Task requirements:
The listing is to be repeated exactly, and its pictures are to be left out.

Information shown:
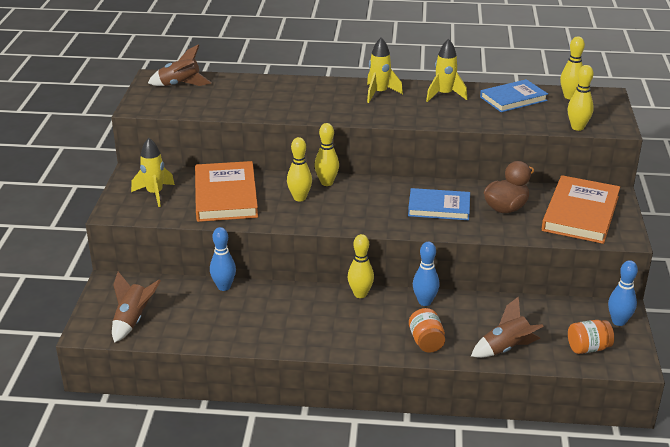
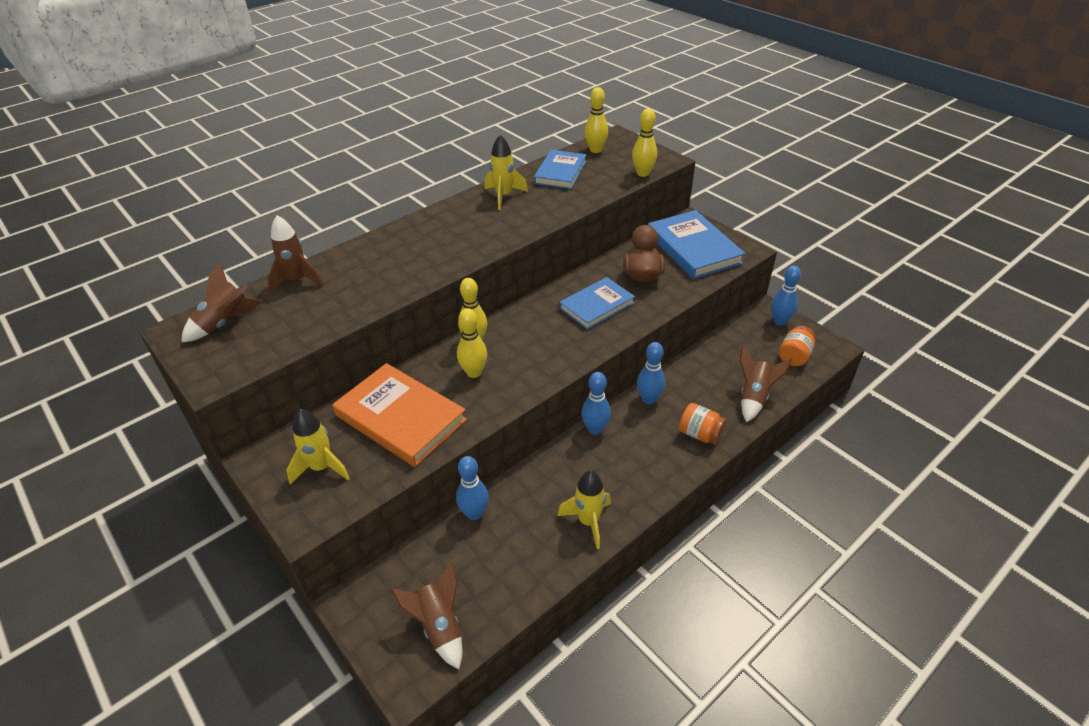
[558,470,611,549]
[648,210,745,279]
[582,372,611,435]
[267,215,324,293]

Answer for this exercise:
[558,470,611,549]
[648,210,745,279]
[582,372,611,435]
[267,215,324,293]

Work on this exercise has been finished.